[Entries taken from a collection]
· · ·
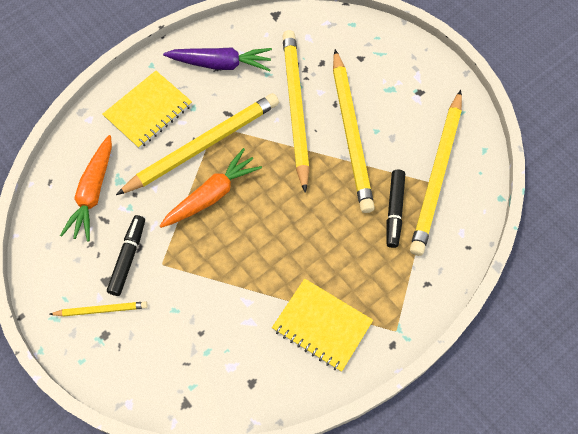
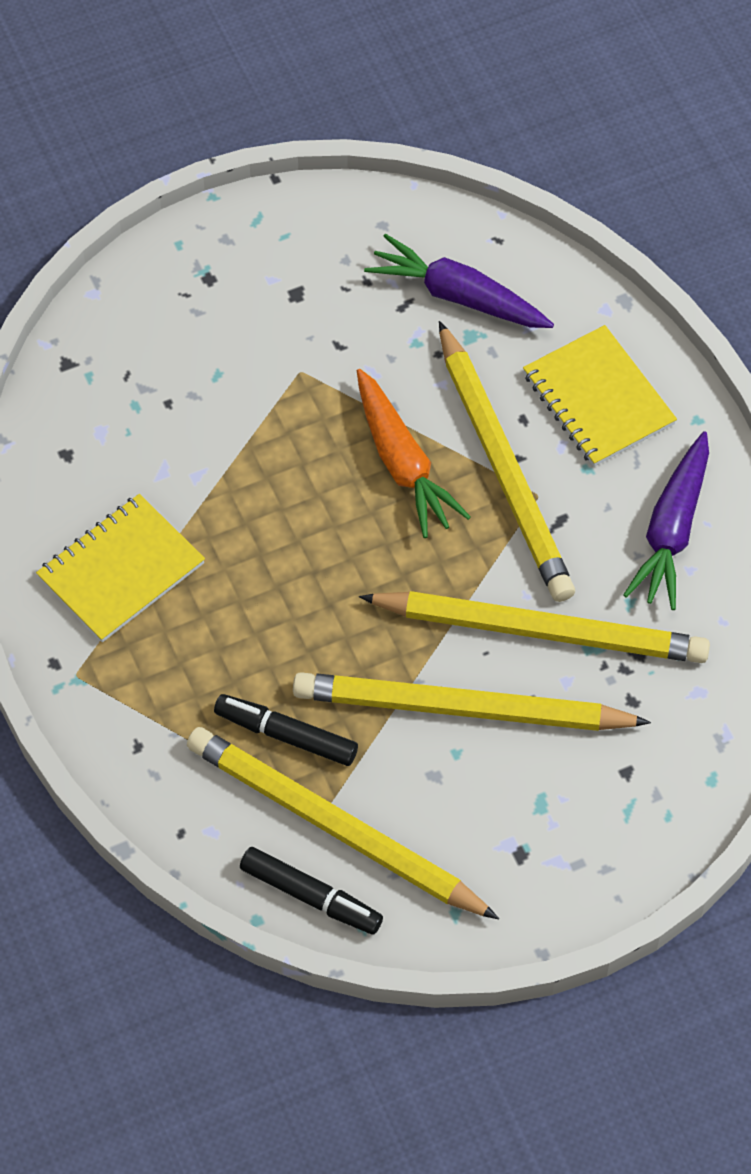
camera: 105 degrees right, 5 degrees down
(93, 193) = (458, 296): orange carrot -> purple carrot
(101, 310) = (250, 279): yellow pencil -> none
(128, 257) = (326, 327): black marker -> black marker (311, 896)

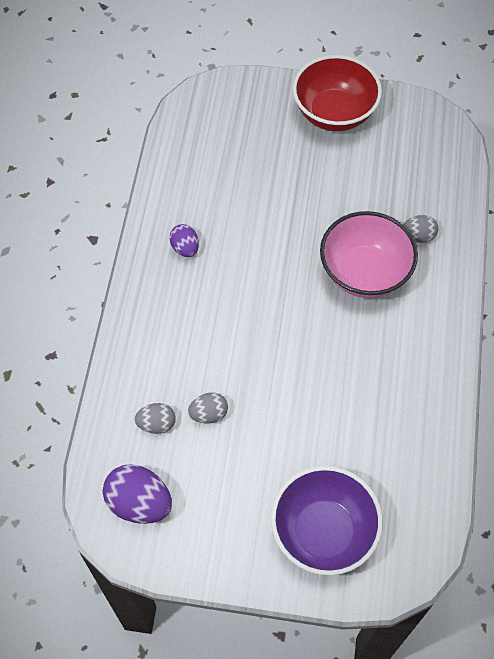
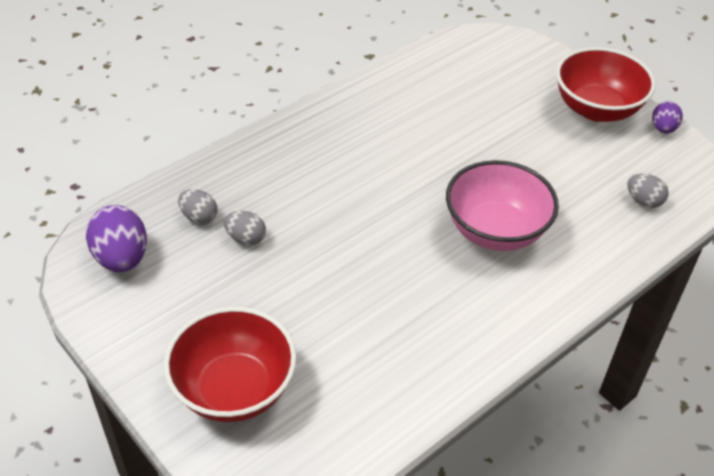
camera: 40 degrees right, 15 degrees down
(185, 248) = (361, 122): purple egg -> purple egg (663, 129)
(323, 532) = (234, 389): purple bowl -> red bowl
(418, 236) = (578, 237): grey egg -> grey egg (643, 201)

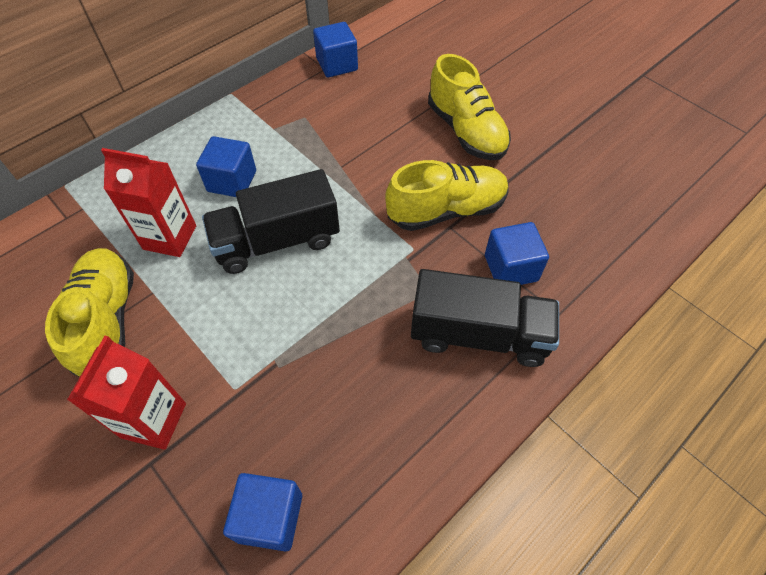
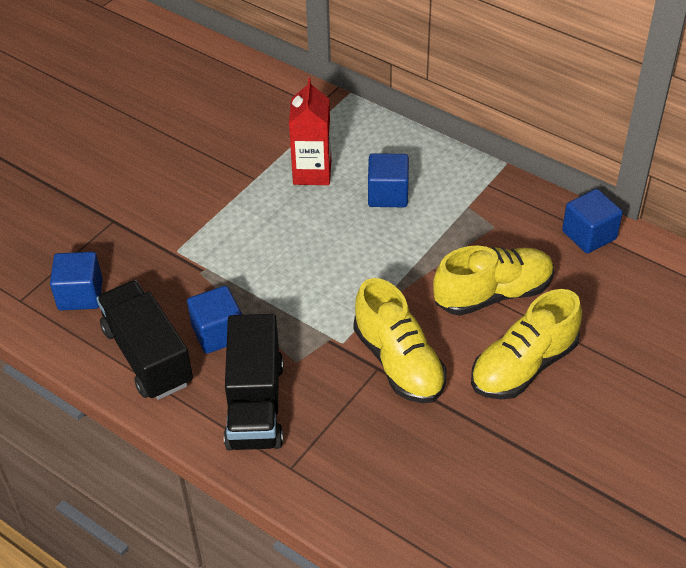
camera: 80 degrees right, 10 degrees down
(107, 321) = (223, 161): yellow shoe -> yellow shoe (493, 294)
(154, 420) = (145, 213): red carton -> none
(277, 241) = (325, 242): black truck -> black truck (147, 356)
(511, 268) = (337, 424): blue cube -> blue cube (218, 333)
· · ·
### Problem
Report every line of the data above that contains the string "down" by copying it in full.

### Written solution
camera: 105 degrees right, 5 degrees down
camera: 40 degrees right, 15 degrees down
camera: 80 degrees right, 10 degrees down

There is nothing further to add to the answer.